WHAT THE TASK REQUIRES: All that should come back is the lines of the data below from the one containing "D5: schottky MBR340" to the one containing "R9: 75k (GND, N7) -> 75k (GND, N13)", inclusive, exactly as they stand.

PROVIDED DATA:

= = = =

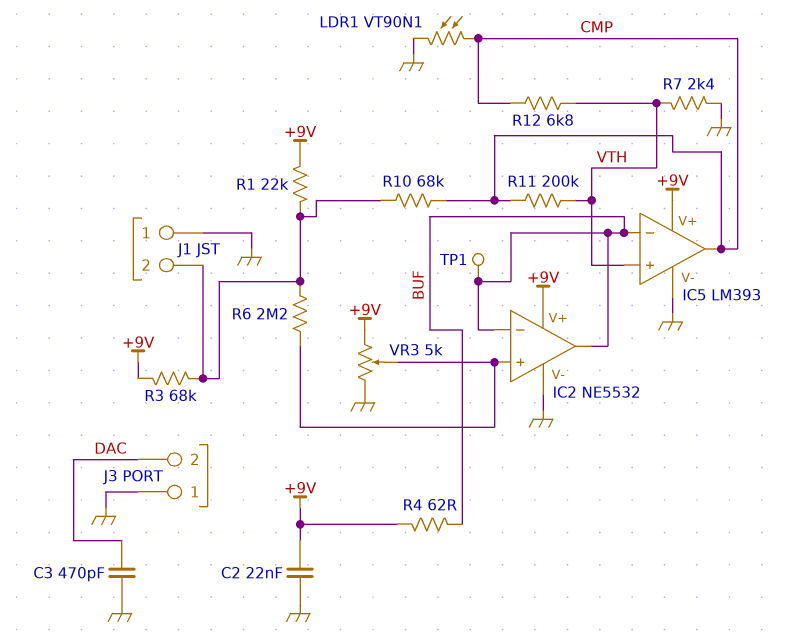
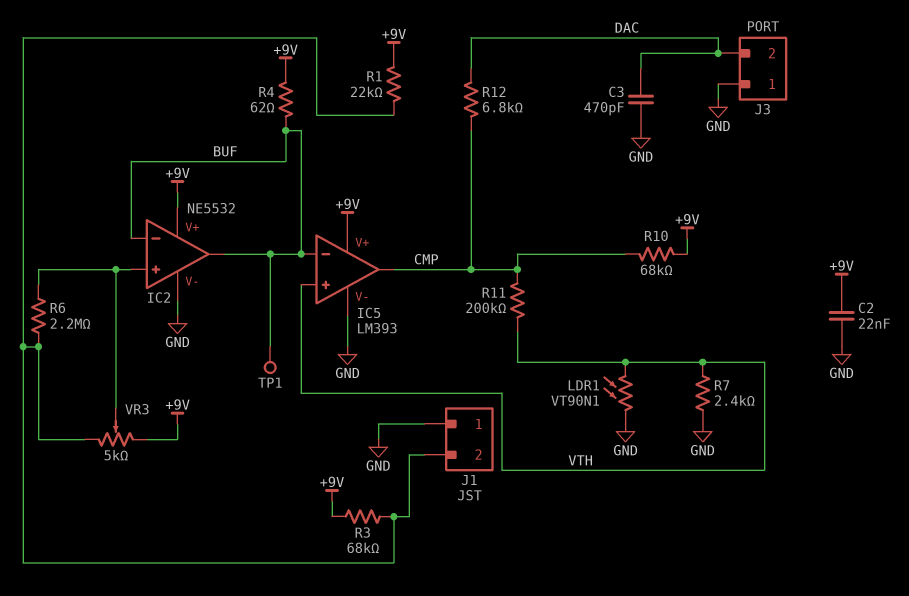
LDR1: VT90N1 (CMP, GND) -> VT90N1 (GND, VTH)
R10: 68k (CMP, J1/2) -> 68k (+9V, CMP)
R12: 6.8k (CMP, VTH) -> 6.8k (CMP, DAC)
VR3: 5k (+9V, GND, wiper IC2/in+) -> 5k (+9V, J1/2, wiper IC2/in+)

= = = =

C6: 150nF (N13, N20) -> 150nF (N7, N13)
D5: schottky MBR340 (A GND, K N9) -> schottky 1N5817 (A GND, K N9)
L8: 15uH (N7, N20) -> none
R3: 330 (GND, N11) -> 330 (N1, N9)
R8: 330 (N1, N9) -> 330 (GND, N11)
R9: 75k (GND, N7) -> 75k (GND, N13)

= = = =

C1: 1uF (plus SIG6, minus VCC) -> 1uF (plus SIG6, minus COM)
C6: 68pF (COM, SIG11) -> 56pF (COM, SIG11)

= = = =

RESPONSE TO THE EXERCISE:
D5: schottky MBR340 (A GND, K N9) -> schottky 1N5817 (A GND, K N9)
L8: 15uH (N7, N20) -> none
R3: 330 (GND, N11) -> 330 (N1, N9)
R8: 330 (N1, N9) -> 330 (GND, N11)
R9: 75k (GND, N7) -> 75k (GND, N13)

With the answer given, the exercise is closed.